- _Exercise goal_
Check each line of the material below for "none" and copy those where it appears.

- _Recorded data_
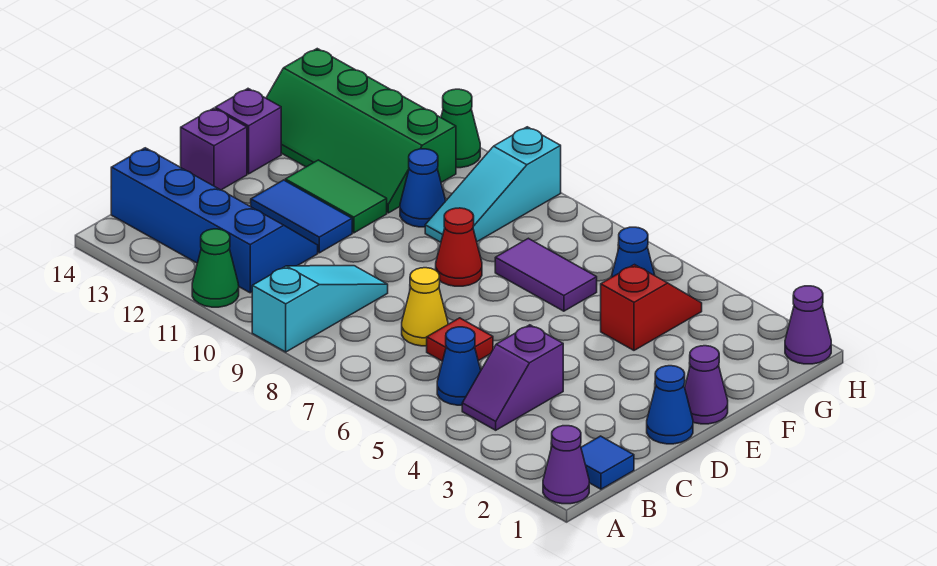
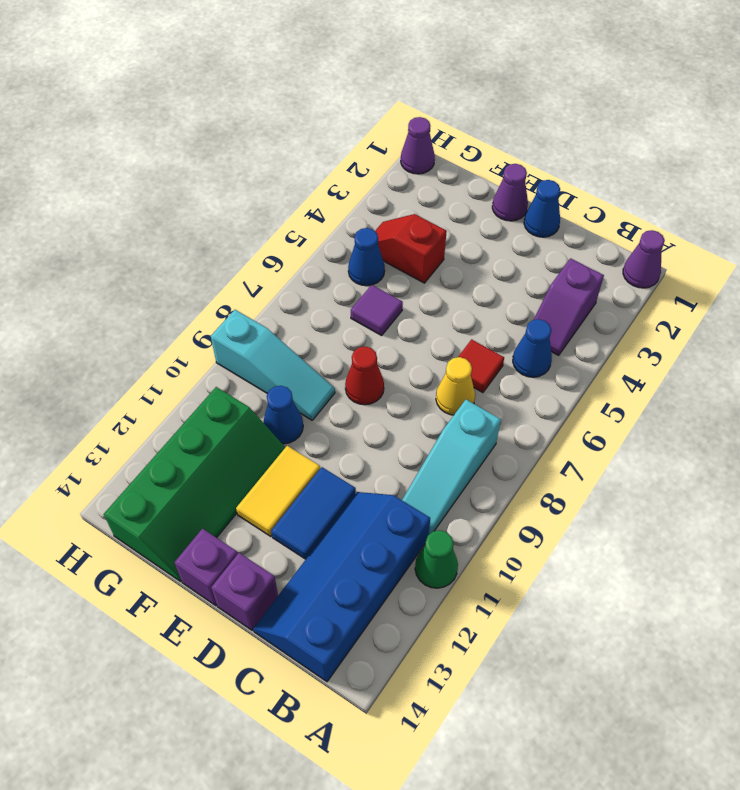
cyan slope A9:C9 level 1 top A -> cyan slope B8:B10 level 1 top 8
blue tile B1 level 1 -> none
purple slope B4:C4 level 1 top C -> purple slope B3:B4 level 1 top 3
green tile E11:E12 level 1 -> yellow tile E11:E12 level 1
purple tile F6:F7 level 1 -> purple tile F6 level 1
green cone H11 level 1 -> none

- _Result for this task_
blue tile B1 level 1 -> none
green cone H11 level 1 -> none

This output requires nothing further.